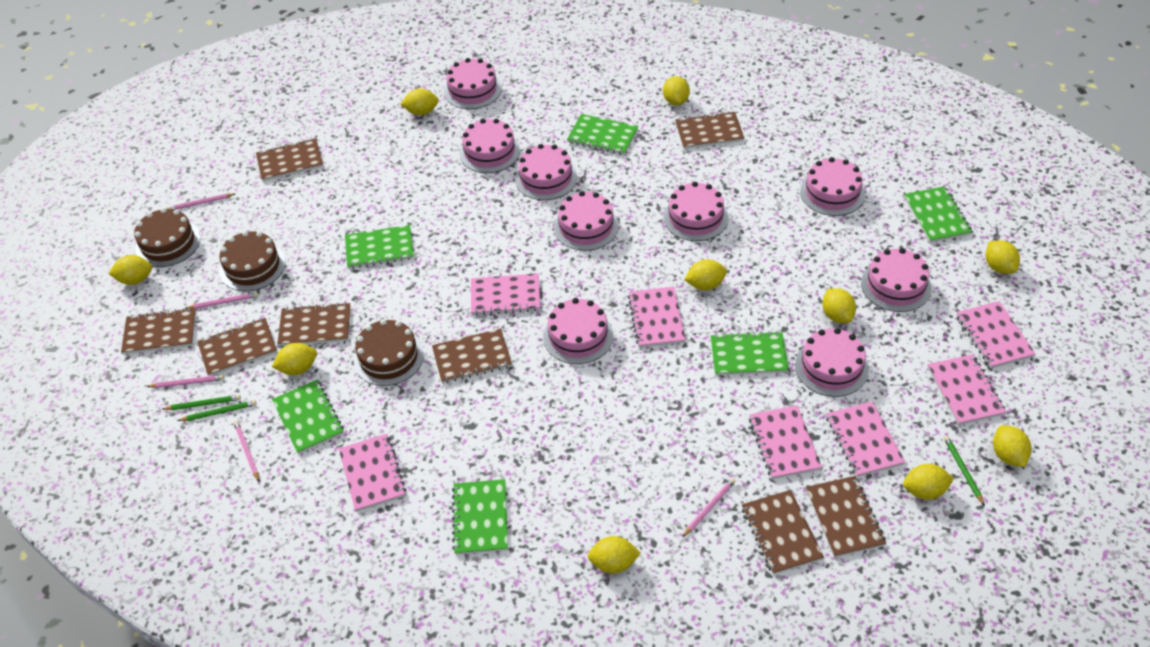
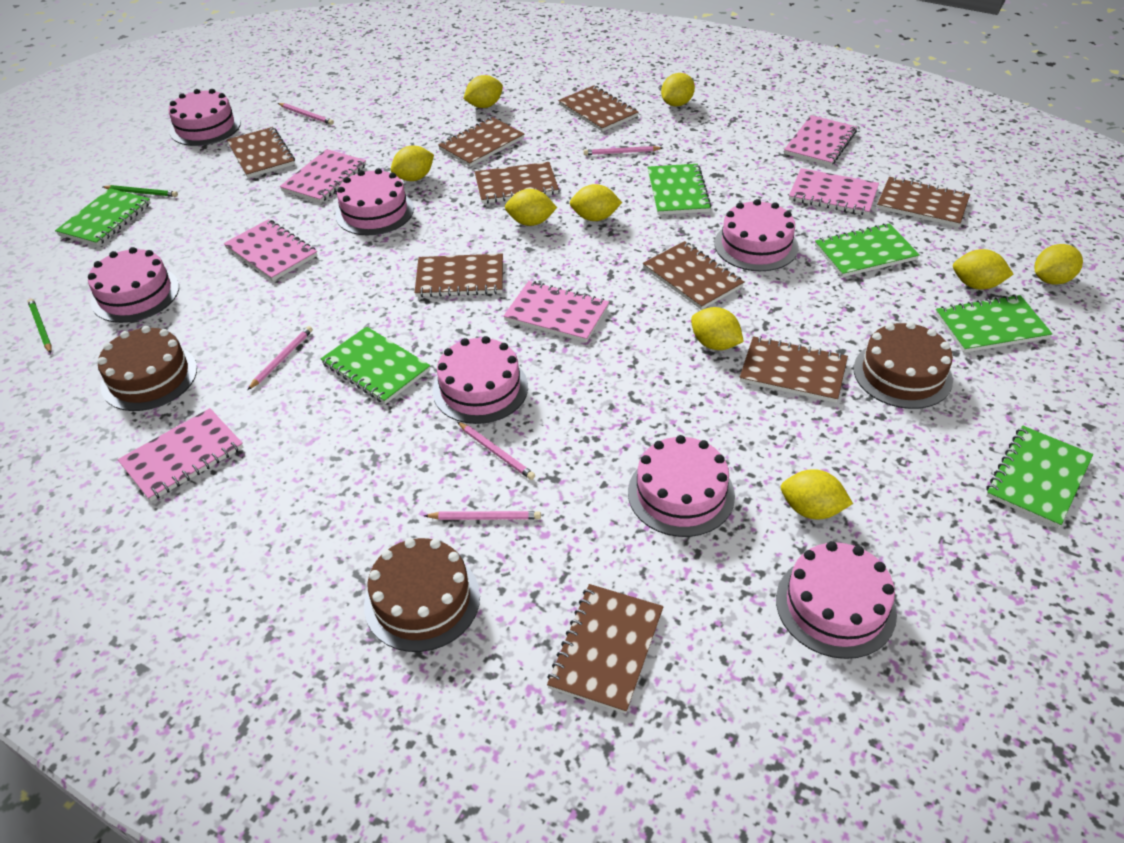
brown notebook: 8 -> 9
green pencil: 3 -> 2
pink cake: 9 -> 7
pink notebook: 7 -> 6
yellow lemon: 10 -> 9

****************

▸ **REQUIRED WORK**
Pictures stay out of the copy; print the material above exactly.

▸ **ANSWER**
brown notebook: 8 -> 9
green pencil: 3 -> 2
pink cake: 9 -> 7
pink notebook: 7 -> 6
yellow lemon: 10 -> 9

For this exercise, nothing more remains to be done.